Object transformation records
────────────────────

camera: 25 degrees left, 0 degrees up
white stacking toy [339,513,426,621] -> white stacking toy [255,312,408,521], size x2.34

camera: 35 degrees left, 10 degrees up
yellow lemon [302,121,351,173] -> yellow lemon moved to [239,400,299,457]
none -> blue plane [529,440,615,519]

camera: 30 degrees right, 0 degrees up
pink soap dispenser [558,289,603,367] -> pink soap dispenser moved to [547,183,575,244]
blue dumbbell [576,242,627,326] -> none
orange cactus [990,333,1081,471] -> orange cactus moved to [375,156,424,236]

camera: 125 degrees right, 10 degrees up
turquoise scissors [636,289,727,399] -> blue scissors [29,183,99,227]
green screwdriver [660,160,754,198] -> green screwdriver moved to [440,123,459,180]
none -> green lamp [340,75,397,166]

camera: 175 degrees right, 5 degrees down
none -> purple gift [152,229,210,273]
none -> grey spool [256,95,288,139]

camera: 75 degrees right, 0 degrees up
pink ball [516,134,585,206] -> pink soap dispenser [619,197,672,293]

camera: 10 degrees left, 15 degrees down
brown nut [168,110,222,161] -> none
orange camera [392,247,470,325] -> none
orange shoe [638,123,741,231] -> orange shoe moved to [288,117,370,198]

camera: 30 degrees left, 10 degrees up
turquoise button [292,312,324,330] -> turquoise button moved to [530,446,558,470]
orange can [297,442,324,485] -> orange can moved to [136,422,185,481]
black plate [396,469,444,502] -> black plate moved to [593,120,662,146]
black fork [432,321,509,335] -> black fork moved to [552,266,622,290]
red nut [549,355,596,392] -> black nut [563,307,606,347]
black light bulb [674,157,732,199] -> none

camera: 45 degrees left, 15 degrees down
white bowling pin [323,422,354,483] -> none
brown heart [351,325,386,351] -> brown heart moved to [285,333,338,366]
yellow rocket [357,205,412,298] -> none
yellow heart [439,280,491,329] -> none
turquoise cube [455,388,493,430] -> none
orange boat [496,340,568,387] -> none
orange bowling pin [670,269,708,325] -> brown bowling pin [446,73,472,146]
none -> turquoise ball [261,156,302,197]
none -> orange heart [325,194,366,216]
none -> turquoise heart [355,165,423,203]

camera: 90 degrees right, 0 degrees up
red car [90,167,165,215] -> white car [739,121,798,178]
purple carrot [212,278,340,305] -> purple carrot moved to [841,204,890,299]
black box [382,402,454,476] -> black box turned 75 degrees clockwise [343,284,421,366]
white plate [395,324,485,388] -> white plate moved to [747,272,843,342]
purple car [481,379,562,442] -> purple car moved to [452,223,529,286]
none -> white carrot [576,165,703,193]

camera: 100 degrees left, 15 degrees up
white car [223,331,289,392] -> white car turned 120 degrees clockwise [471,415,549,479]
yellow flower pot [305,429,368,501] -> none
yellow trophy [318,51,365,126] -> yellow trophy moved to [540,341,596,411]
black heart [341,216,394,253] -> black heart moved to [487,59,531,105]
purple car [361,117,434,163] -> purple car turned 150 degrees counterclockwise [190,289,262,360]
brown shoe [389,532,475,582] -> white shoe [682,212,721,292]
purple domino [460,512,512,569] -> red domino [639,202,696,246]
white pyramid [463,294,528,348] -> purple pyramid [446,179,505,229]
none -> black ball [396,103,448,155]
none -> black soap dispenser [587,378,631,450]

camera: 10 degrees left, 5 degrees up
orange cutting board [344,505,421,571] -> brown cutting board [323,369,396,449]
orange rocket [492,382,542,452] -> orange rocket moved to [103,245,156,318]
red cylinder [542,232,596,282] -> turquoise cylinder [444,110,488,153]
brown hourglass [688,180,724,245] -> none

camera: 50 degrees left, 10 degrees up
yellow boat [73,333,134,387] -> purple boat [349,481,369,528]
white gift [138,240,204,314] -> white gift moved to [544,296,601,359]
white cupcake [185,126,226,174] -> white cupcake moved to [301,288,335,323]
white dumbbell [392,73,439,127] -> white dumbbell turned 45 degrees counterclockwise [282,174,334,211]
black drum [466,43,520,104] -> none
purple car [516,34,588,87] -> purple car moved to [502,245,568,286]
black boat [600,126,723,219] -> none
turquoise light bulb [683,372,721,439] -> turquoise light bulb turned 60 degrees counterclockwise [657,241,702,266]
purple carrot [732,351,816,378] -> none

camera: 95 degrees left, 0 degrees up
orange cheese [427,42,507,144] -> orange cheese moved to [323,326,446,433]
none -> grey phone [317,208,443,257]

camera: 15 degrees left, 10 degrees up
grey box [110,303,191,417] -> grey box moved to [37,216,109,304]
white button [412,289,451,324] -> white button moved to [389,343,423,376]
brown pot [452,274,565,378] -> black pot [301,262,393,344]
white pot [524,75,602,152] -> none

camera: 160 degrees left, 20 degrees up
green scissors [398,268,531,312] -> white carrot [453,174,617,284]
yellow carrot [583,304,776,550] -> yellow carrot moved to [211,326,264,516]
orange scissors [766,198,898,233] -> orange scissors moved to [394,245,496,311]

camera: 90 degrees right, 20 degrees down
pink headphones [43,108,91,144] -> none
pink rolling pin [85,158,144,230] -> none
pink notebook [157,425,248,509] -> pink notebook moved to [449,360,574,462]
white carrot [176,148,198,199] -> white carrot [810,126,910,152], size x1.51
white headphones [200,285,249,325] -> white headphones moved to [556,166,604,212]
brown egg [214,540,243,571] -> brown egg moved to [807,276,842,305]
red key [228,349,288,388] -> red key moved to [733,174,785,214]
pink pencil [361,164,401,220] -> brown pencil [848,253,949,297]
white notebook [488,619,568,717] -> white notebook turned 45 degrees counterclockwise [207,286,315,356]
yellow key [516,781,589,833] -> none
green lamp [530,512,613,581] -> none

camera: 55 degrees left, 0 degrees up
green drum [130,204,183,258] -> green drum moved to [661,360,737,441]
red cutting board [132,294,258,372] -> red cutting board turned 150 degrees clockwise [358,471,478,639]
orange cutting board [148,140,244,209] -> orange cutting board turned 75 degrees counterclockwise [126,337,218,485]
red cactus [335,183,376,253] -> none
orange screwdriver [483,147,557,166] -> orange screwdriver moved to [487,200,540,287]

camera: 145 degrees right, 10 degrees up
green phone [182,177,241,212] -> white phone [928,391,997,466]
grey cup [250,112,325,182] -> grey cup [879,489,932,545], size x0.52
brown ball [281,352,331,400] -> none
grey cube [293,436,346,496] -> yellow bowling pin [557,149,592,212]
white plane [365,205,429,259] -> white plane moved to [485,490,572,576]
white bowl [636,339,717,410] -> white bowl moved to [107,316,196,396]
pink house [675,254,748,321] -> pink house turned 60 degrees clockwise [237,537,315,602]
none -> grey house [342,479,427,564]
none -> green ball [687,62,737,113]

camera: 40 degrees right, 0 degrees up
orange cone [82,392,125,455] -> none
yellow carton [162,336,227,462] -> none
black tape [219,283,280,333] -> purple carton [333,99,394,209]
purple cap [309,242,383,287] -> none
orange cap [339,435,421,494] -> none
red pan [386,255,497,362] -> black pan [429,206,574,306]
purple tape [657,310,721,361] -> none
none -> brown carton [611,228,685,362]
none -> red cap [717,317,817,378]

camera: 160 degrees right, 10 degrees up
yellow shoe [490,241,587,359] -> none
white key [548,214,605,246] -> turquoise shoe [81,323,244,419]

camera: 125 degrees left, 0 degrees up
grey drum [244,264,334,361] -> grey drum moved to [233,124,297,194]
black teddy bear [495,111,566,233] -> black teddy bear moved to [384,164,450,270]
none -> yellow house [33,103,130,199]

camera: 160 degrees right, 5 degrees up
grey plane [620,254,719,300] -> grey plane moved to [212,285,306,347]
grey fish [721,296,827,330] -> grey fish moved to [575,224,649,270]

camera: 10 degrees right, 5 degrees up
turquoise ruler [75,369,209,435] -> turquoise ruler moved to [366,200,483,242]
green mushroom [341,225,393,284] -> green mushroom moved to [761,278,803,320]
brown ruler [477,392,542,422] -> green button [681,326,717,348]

────────────────────

Exercise instructions
The answer must be every line of the entries that includes the word "cactus".

Solution to this task
orange cactus [990,333,1081,471] -> orange cactus moved to [375,156,424,236]
red cactus [335,183,376,253] -> none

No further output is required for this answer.